**Data to process**
######

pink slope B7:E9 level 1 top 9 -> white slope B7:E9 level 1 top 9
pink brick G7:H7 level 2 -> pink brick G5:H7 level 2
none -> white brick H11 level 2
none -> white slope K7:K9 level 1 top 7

######

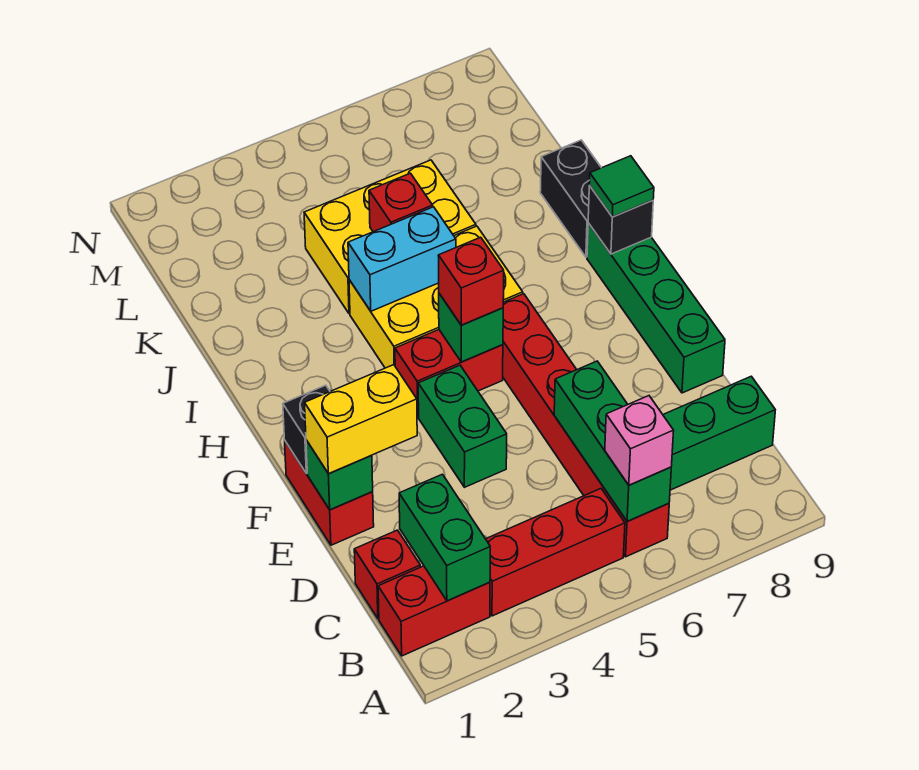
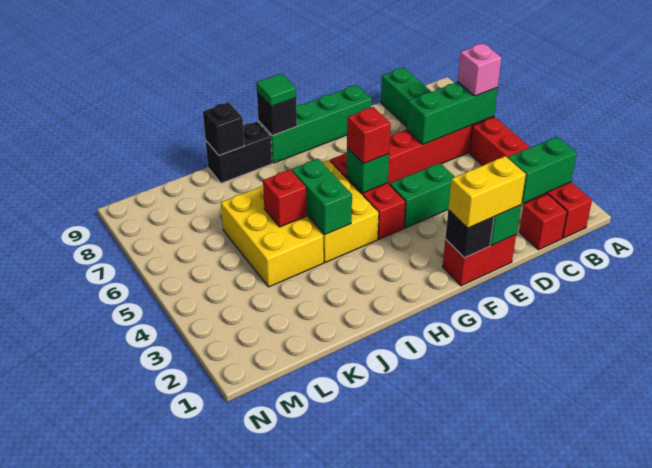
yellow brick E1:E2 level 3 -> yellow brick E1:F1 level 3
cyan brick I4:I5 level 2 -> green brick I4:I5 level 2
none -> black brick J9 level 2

######

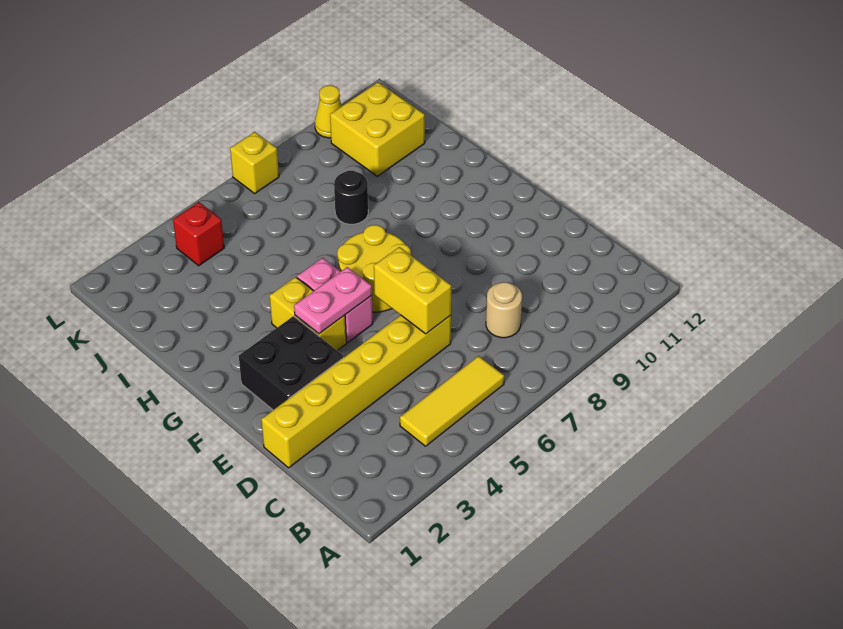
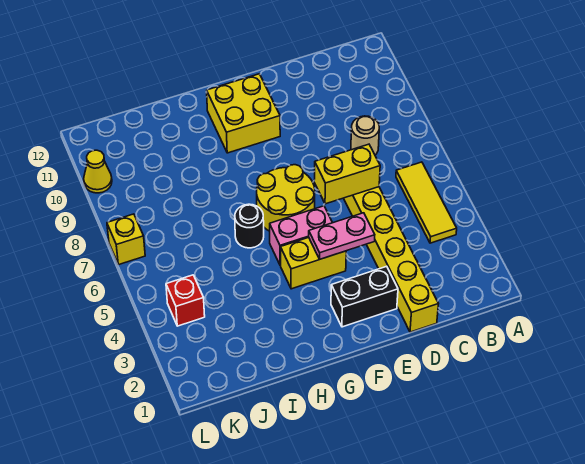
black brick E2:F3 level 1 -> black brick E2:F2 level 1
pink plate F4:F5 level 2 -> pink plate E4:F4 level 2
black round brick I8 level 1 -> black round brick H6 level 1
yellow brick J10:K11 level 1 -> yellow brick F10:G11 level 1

######

**Your goal**
Could you restate word for word the lines above, from the one that contains "pink slope B7:E9" through the one that contains "none -> white slope K7:K9 level 1 top 7", and no others?

**Answer to this problem**
pink slope B7:E9 level 1 top 9 -> white slope B7:E9 level 1 top 9
pink brick G7:H7 level 2 -> pink brick G5:H7 level 2
none -> white brick H11 level 2
none -> white slope K7:K9 level 1 top 7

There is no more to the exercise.